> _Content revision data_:

··········

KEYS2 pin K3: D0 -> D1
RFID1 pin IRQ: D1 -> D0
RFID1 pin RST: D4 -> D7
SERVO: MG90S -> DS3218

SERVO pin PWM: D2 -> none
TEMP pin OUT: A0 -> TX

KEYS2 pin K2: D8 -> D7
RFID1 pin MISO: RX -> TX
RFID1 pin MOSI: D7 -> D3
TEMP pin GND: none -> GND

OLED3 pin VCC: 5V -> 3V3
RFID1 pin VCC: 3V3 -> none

··········

> _Work required_: Give an exact copy of every line from the one holding "KEYS2 pin K2: D8 -> D7" through the end of the records, both included, and no other lines.

> _Finished exercise_:
KEYS2 pin K2: D8 -> D7
RFID1 pin MISO: RX -> TX
RFID1 pin MOSI: D7 -> D3
TEMP pin GND: none -> GND

OLED3 pin VCC: 5V -> 3V3
RFID1 pin VCC: 3V3 -> none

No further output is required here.